Data for this exercise Start Marker

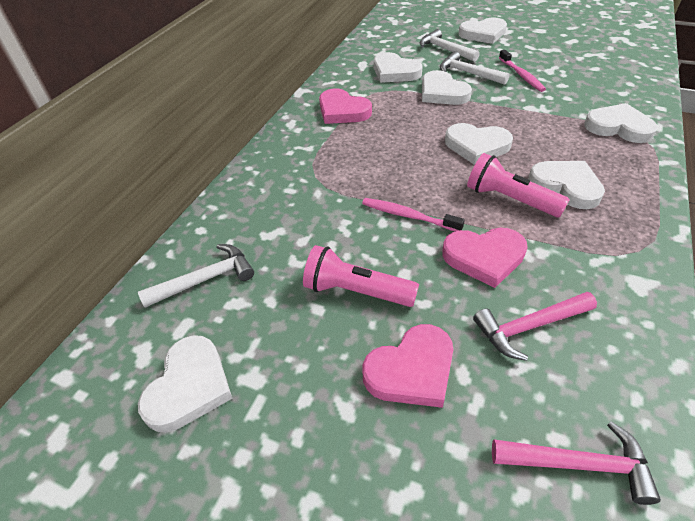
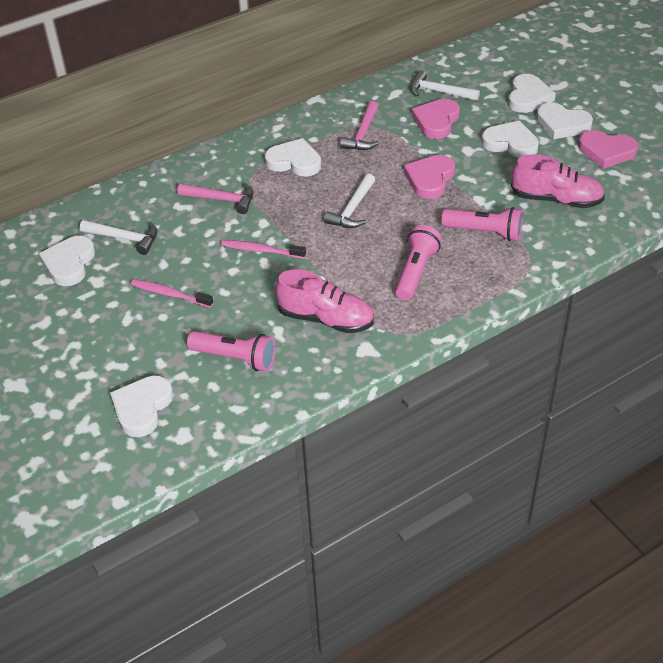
pink flashlight: [303,245,419,307] [467,153,570,217] = 2 -> [187,331,276,371] [395,225,442,300] [442,207,523,241] = 3
pink shoe: none = 0 -> [275,269,374,333] [511,154,605,208] = 2
white heart: [138,335,233,432] [374,52,423,83] [422,70,472,105] [445,123,513,165] [458,18,507,44] [528,161,605,209] [584,103,658,143] = 7 -> [39,236,95,286] [110,375,173,437] [265,138,321,176] [481,121,539,158] [508,74,556,113] [536,102,593,139] = 6

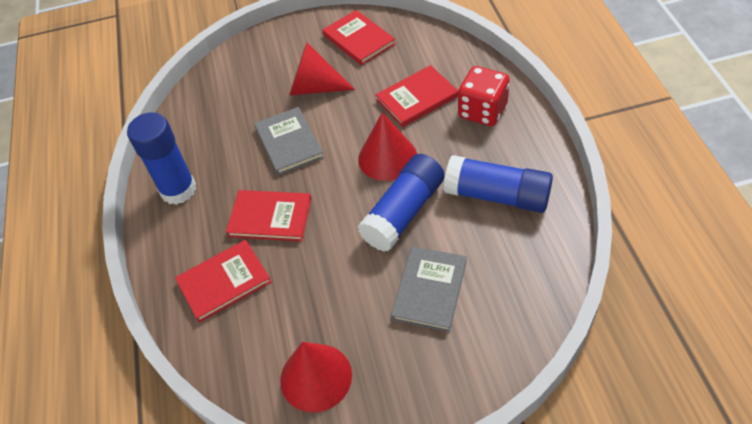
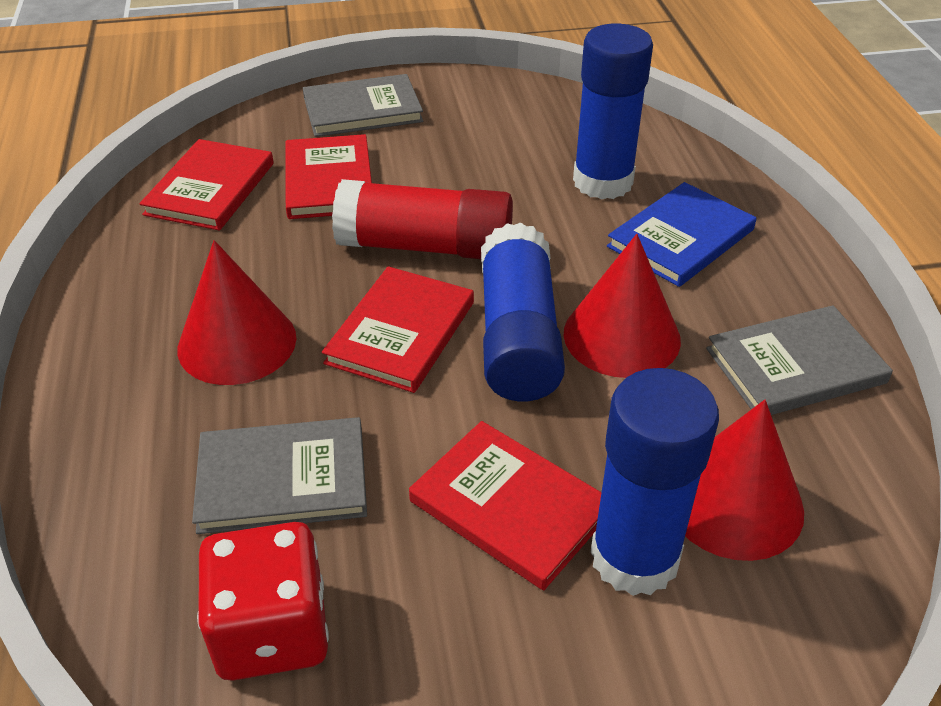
blue book: none = 0 -> [607,182,756,287] = 1
grey book: [254,107,324,175] [391,246,467,332] = 2 -> [192,417,367,534] [303,74,423,137] [706,305,893,415] = 3
red glue stick: none = 0 -> [332,179,513,259] = 1

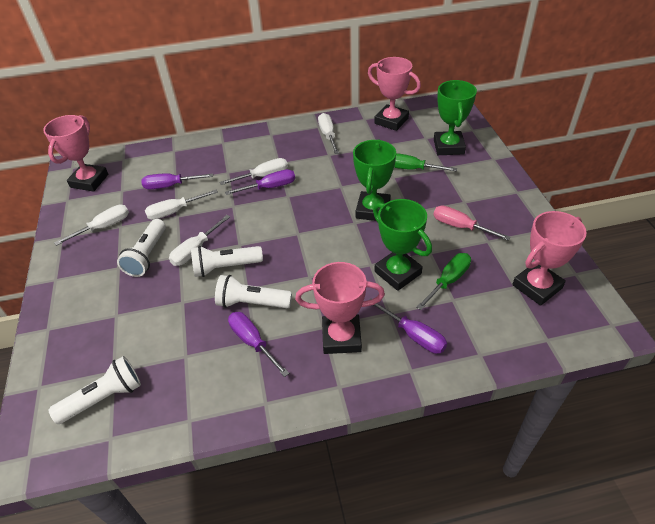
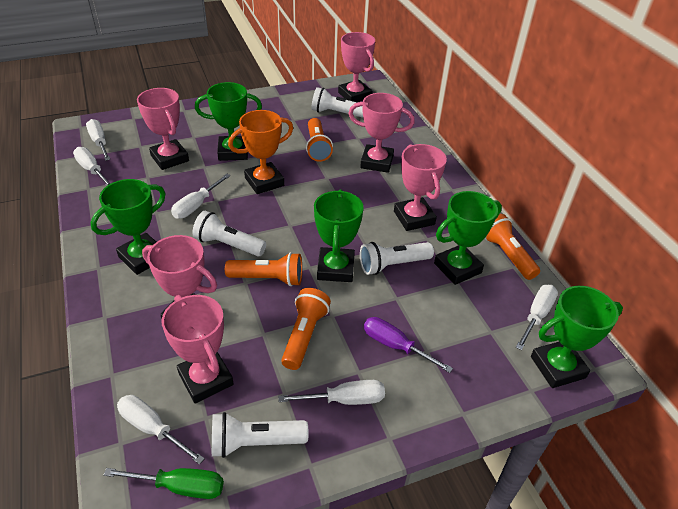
green screwdriver: [394,153,457,172] [416,253,471,310] = 2 -> [104,468,224,499] = 1
green trophy: [353,139,396,221] [373,199,432,291] [434,80,477,155] = 3 -> [91,179,166,275] [195,82,262,161] [314,190,363,282] [434,191,502,285] [531,286,623,388] = 5
orange flashlight: none = 0 -> [225,252,302,286] [281,288,331,370] [306,118,333,162] [485,214,540,280] = 4
orange trophy: none = 0 -> [228,110,293,194] = 1
pink screwdriver: [434,205,511,241] = 1 -> none = 0
pink trophy: [43,115,108,192] [295,262,385,354] [368,57,421,131] [512,211,586,306] = 4 -> [137,88,189,170] [142,235,217,319] [162,295,233,404] [338,32,375,102] [348,93,415,173] [394,144,447,231] = 6
purple screwdriver: [141,173,213,189] [225,169,295,195] [228,312,289,377] [369,298,447,354] = 4 -> [364,317,453,373] = 1
white screwdriver: [54,205,129,246] [145,190,218,220] [169,215,230,266] [220,158,288,185] [318,113,339,154] = 5 -> [73,147,111,186] [86,119,110,161] [117,395,205,465] [171,174,231,219] [278,380,385,405] [516,285,558,350] = 6

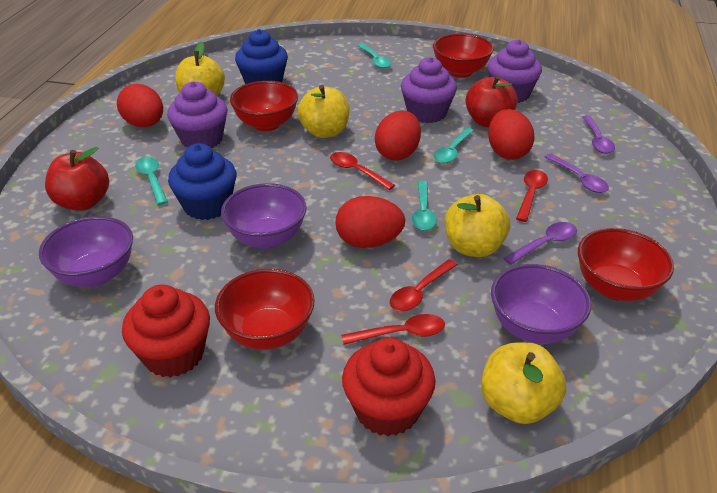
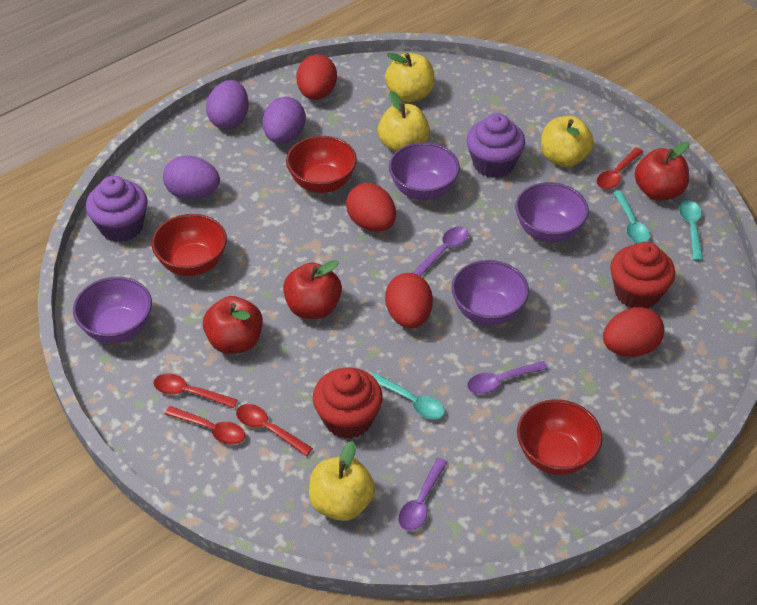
blue cupcake: [168,143,236,220] [235,29,288,84] = 2 -> none = 0
purple bowl: [39,216,133,287] [221,183,307,249] [491,264,591,344] = 3 -> [73,277,152,343] [389,142,460,200] [451,260,529,326] [515,182,589,242] = 4
purple cupcake: [167,81,228,148] [401,57,457,123] [487,39,542,103] = 3 -> [86,176,148,242] [467,113,525,178] = 2
purple egg: none = 0 -> [163,156,220,200] [206,80,249,129] [263,97,306,144] = 3
red apple: [45,147,109,211] [466,75,518,127] = 2 -> [203,296,263,354] [283,260,342,319] [635,142,689,201] = 3
red bowl: [215,269,315,350] [230,81,298,131] [433,33,494,78] [578,228,674,301] = 4 -> [152,214,227,276] [286,136,357,193] [517,399,603,475] = 3
turquoise spoon: [135,157,168,205] [357,43,392,69] [412,181,437,231] [434,128,474,164] = 4 -> [372,373,445,419] [613,191,650,244] [679,200,703,261] = 3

Data for this exercise End Marker

Exercise description
Transcribe each entry exactly; images stay out.

Completed exercise
pink flashlight: [303,245,419,307] [467,153,570,217] = 2 -> [187,331,276,371] [395,225,442,300] [442,207,523,241] = 3
pink shoe: none = 0 -> [275,269,374,333] [511,154,605,208] = 2
white heart: [138,335,233,432] [374,52,423,83] [422,70,472,105] [445,123,513,165] [458,18,507,44] [528,161,605,209] [584,103,658,143] = 7 -> [39,236,95,286] [110,375,173,437] [265,138,321,176] [481,121,539,158] [508,74,556,113] [536,102,593,139] = 6

blue book: none = 0 -> [607,182,756,287] = 1
grey book: [254,107,324,175] [391,246,467,332] = 2 -> [192,417,367,534] [303,74,423,137] [706,305,893,415] = 3
red glue stick: none = 0 -> [332,179,513,259] = 1

green screwdriver: [394,153,457,172] [416,253,471,310] = 2 -> [104,468,224,499] = 1
green trophy: [353,139,396,221] [373,199,432,291] [434,80,477,155] = 3 -> [91,179,166,275] [195,82,262,161] [314,190,363,282] [434,191,502,285] [531,286,623,388] = 5
orange flashlight: none = 0 -> [225,252,302,286] [281,288,331,370] [306,118,333,162] [485,214,540,280] = 4
orange trophy: none = 0 -> [228,110,293,194] = 1
pink screwdriver: [434,205,511,241] = 1 -> none = 0
pink trophy: [43,115,108,192] [295,262,385,354] [368,57,421,131] [512,211,586,306] = 4 -> [137,88,189,170] [142,235,217,319] [162,295,233,404] [338,32,375,102] [348,93,415,173] [394,144,447,231] = 6
purple screwdriver: [141,173,213,189] [225,169,295,195] [228,312,289,377] [369,298,447,354] = 4 -> [364,317,453,373] = 1
white screwdriver: [54,205,129,246] [145,190,218,220] [169,215,230,266] [220,158,288,185] [318,113,339,154] = 5 -> [73,147,111,186] [86,119,110,161] [117,395,205,465] [171,174,231,219] [278,380,385,405] [516,285,558,350] = 6

blue cupcake: [168,143,236,220] [235,29,288,84] = 2 -> none = 0
purple bowl: [39,216,133,287] [221,183,307,249] [491,264,591,344] = 3 -> [73,277,152,343] [389,142,460,200] [451,260,529,326] [515,182,589,242] = 4
purple cupcake: [167,81,228,148] [401,57,457,123] [487,39,542,103] = 3 -> [86,176,148,242] [467,113,525,178] = 2
purple egg: none = 0 -> [163,156,220,200] [206,80,249,129] [263,97,306,144] = 3
red apple: [45,147,109,211] [466,75,518,127] = 2 -> [203,296,263,354] [283,260,342,319] [635,142,689,201] = 3
red bowl: [215,269,315,350] [230,81,298,131] [433,33,494,78] [578,228,674,301] = 4 -> [152,214,227,276] [286,136,357,193] [517,399,603,475] = 3
turquoise spoon: [135,157,168,205] [357,43,392,69] [412,181,437,231] [434,128,474,164] = 4 -> [372,373,445,419] [613,191,650,244] [679,200,703,261] = 3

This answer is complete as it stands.